§ **PROBLEM DESCRIPTION**: Retype only the lines below from the one with "(630, 392) = (305, 319): none" to the one with "(374, 180) = (215, 577): brown", inclusive, skipping every image.

Spatial reasoning data
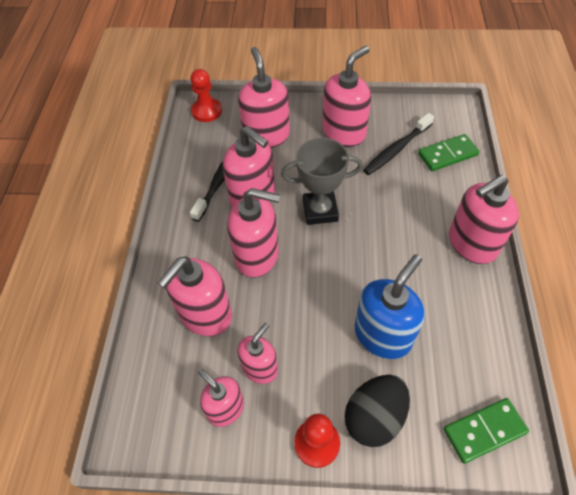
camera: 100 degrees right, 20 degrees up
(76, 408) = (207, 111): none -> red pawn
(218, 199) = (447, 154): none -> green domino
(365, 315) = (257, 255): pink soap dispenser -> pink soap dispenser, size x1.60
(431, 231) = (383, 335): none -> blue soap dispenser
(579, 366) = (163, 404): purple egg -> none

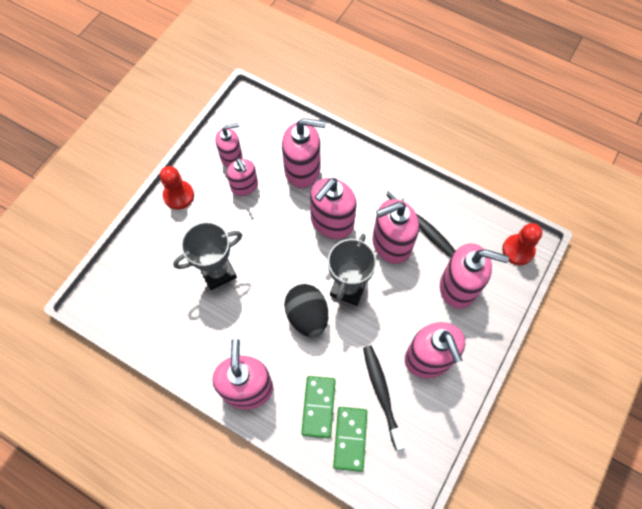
camera: 115 degrees right, 10 degrees up
(205, 315) = (303, 170): pink soap dispenser -> pink soap dispenser turned 120 degrees clockwise
(374, 417) = (171, 235): black egg -> black egg (307, 316)
(383, 335) = (218, 272): blue soap dispenser -> grey trophy
(484, 431) = (119, 294): green domino -> green domino (318, 407)

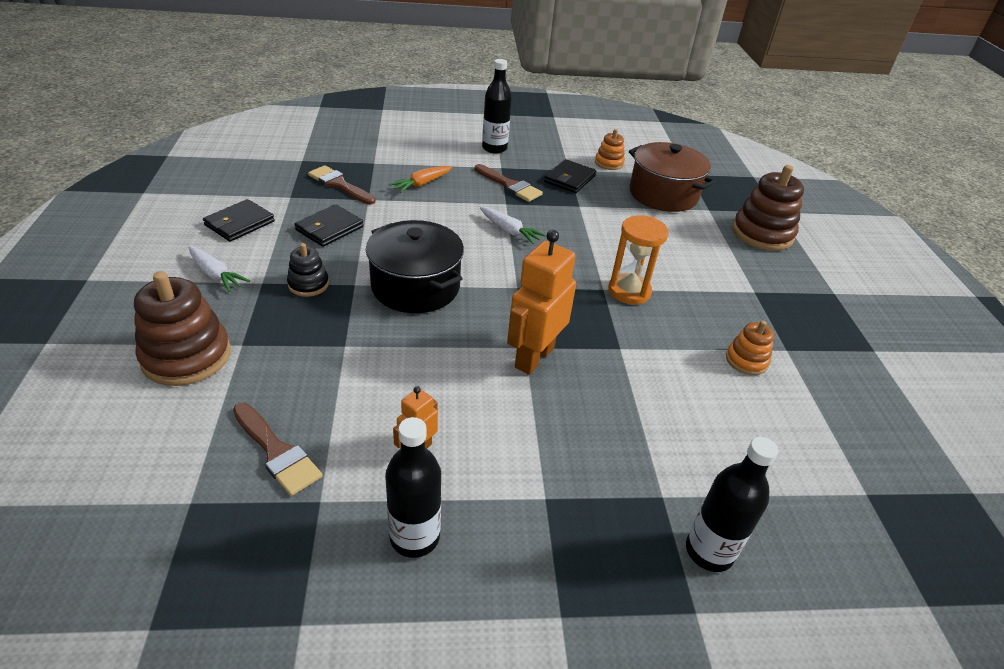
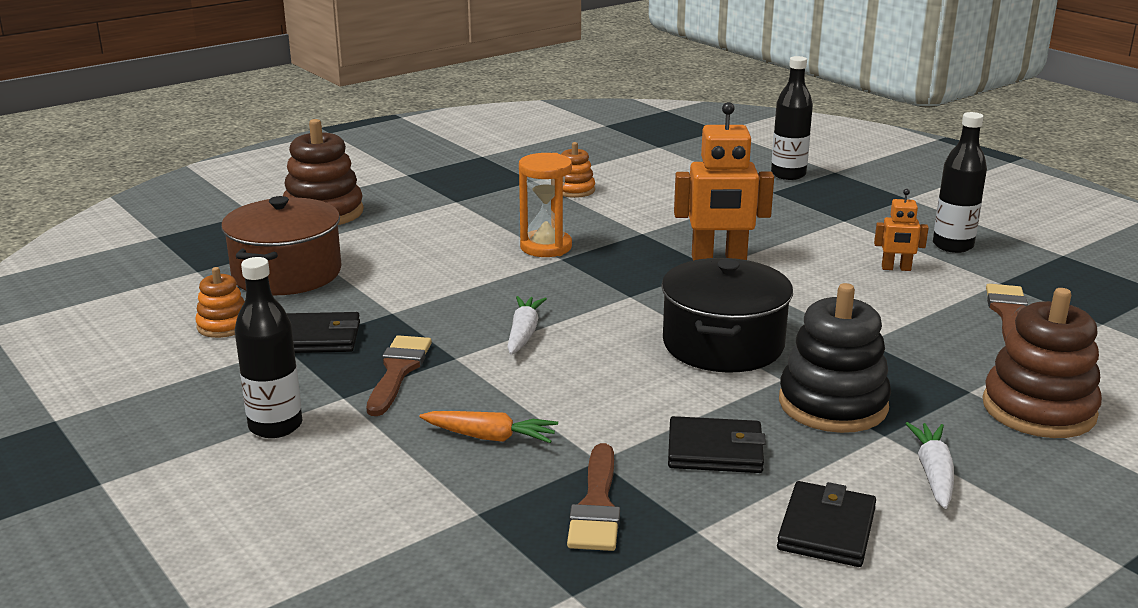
camera: 120 degrees left, 15 degrees down
(239, 223) = (826, 529): black wallet -> black wallet turned 75 degrees counterclockwise
(308, 284) = (833, 404): black stacking toy -> black stacking toy, size x1.84

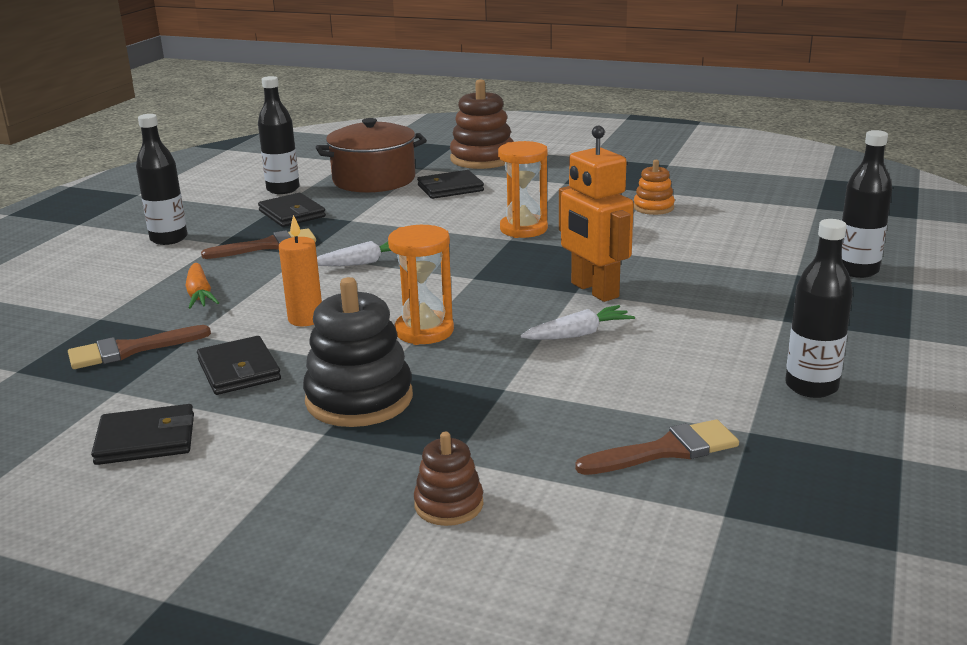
camera: 60 degrees right, 0 degrees up
(223, 326) = (283, 189): orange stacking toy -> black bottle
(383, 247) = (450, 188): none -> black wallet
(630, 392) = (305, 319): none -> orange candle
(723, 344) = (424, 331): black pot -> orange hourglass
(896, 268) = (697, 369): orange robot -> none
(933, 473) = (270, 469): white carrot -> white carrot (578, 334)
(1038, 409) = (449, 505): brown stacking toy -> brown stacking toy, size x0.54

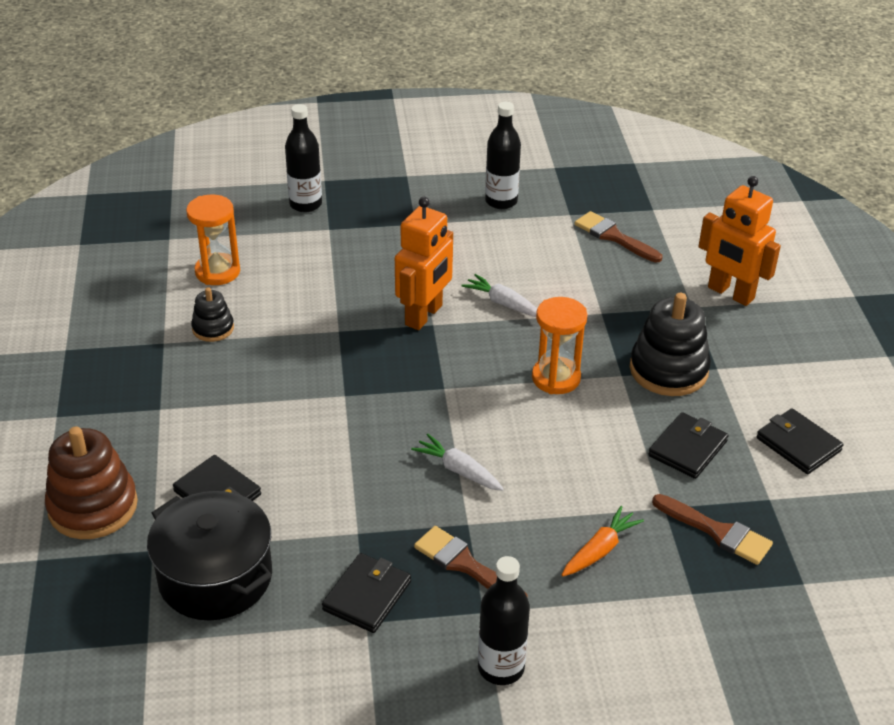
camera: 120 degrees left, 15 degrees up
(283, 189) = (290, 653): black bottle -> none
(305, 319) = (588, 453): orange candle -> none
(374, 180) = (215, 577): brown pot -> black pot
(449, 505) = (730, 293): brown stacking toy -> orange robot
(523, 229) = (314, 394): orange hourglass -> orange hourglass (217, 272)
(653, 207) = (213, 328): orange stacking toy -> black stacking toy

§ **ANSWER SPACE**:
(630, 392) = (305, 319): none -> orange candle
(723, 344) = (424, 331): black pot -> orange hourglass
(896, 268) = (697, 369): orange robot -> none
(933, 473) = (270, 469): white carrot -> white carrot (578, 334)
(1038, 409) = (449, 505): brown stacking toy -> brown stacking toy, size x0.54

camera: 120 degrees left, 15 degrees up
(283, 189) = (290, 653): black bottle -> none
(305, 319) = (588, 453): orange candle -> none
(374, 180) = (215, 577): brown pot -> black pot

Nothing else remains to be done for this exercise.